Saved data entries
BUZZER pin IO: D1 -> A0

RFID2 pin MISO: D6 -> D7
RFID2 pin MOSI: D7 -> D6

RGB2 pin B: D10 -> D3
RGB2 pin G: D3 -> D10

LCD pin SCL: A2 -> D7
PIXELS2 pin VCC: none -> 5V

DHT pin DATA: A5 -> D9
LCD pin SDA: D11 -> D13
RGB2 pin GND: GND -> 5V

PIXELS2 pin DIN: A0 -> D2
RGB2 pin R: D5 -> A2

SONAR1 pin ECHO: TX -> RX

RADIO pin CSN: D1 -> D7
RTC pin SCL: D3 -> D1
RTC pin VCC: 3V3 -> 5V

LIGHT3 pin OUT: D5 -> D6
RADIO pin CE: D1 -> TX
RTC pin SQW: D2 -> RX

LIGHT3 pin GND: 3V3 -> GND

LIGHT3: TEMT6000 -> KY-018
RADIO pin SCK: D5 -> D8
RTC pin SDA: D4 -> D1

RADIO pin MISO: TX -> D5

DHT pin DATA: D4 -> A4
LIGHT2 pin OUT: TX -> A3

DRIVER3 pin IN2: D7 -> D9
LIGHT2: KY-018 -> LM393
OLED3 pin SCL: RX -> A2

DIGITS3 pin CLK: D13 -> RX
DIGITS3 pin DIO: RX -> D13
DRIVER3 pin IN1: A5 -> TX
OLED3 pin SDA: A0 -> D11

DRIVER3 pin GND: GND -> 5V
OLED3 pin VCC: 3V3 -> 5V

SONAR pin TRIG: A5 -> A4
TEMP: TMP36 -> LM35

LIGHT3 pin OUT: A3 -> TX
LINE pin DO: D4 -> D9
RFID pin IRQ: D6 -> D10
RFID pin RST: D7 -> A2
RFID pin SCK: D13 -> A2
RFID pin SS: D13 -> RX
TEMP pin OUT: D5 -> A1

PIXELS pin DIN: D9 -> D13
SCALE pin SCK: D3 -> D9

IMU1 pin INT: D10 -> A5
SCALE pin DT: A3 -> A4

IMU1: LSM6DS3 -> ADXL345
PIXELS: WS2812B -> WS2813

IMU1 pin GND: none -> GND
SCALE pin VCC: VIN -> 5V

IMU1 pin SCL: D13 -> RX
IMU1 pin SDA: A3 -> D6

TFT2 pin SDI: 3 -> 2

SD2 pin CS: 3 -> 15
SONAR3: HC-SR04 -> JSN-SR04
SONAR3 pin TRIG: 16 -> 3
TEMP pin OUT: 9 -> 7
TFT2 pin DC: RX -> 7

## WHAT IS BEING ASKED
Every record must appear in the answer exactly as written.

## SOLUTION
BUZZER pin IO: D1 -> A0

RFID2 pin MISO: D6 -> D7
RFID2 pin MOSI: D7 -> D6

RGB2 pin B: D10 -> D3
RGB2 pin G: D3 -> D10

LCD pin SCL: A2 -> D7
PIXELS2 pin VCC: none -> 5V

DHT pin DATA: A5 -> D9
LCD pin SDA: D11 -> D13
RGB2 pin GND: GND -> 5V

PIXELS2 pin DIN: A0 -> D2
RGB2 pin R: D5 -> A2

SONAR1 pin ECHO: TX -> RX

RADIO pin CSN: D1 -> D7
RTC pin SCL: D3 -> D1
RTC pin VCC: 3V3 -> 5V

LIGHT3 pin OUT: D5 -> D6
RADIO pin CE: D1 -> TX
RTC pin SQW: D2 -> RX

LIGHT3 pin GND: 3V3 -> GND

LIGHT3: TEMT6000 -> KY-018
RADIO pin SCK: D5 -> D8
RTC pin SDA: D4 -> D1

RADIO pin MISO: TX -> D5

DHT pin DATA: D4 -> A4
LIGHT2 pin OUT: TX -> A3

DRIVER3 pin IN2: D7 -> D9
LIGHT2: KY-018 -> LM393
OLED3 pin SCL: RX -> A2

DIGITS3 pin CLK: D13 -> RX
DIGITS3 pin DIO: RX -> D13
DRIVER3 pin IN1: A5 -> TX
OLED3 pin SDA: A0 -> D11

DRIVER3 pin GND: GND -> 5V
OLED3 pin VCC: 3V3 -> 5V

SONAR pin TRIG: A5 -> A4
TEMP: TMP36 -> LM35

LIGHT3 pin OUT: A3 -> TX
LINE pin DO: D4 -> D9
RFID pin IRQ: D6 -> D10
RFID pin RST: D7 -> A2
RFID pin SCK: D13 -> A2
RFID pin SS: D13 -> RX
TEMP pin OUT: D5 -> A1

PIXELS pin DIN: D9 -> D13
SCALE pin SCK: D3 -> D9

IMU1 pin INT: D10 -> A5
SCALE pin DT: A3 -> A4

IMU1: LSM6DS3 -> ADXL345
PIXELS: WS2812B -> WS2813

IMU1 pin GND: none -> GND
SCALE pin VCC: VIN -> 5V

IMU1 pin SCL: D13 -> RX
IMU1 pin SDA: A3 -> D6

TFT2 pin SDI: 3 -> 2

SD2 pin CS: 3 -> 15
SONAR3: HC-SR04 -> JSN-SR04
SONAR3 pin TRIG: 16 -> 3
TEMP pin OUT: 9 -> 7
TFT2 pin DC: RX -> 7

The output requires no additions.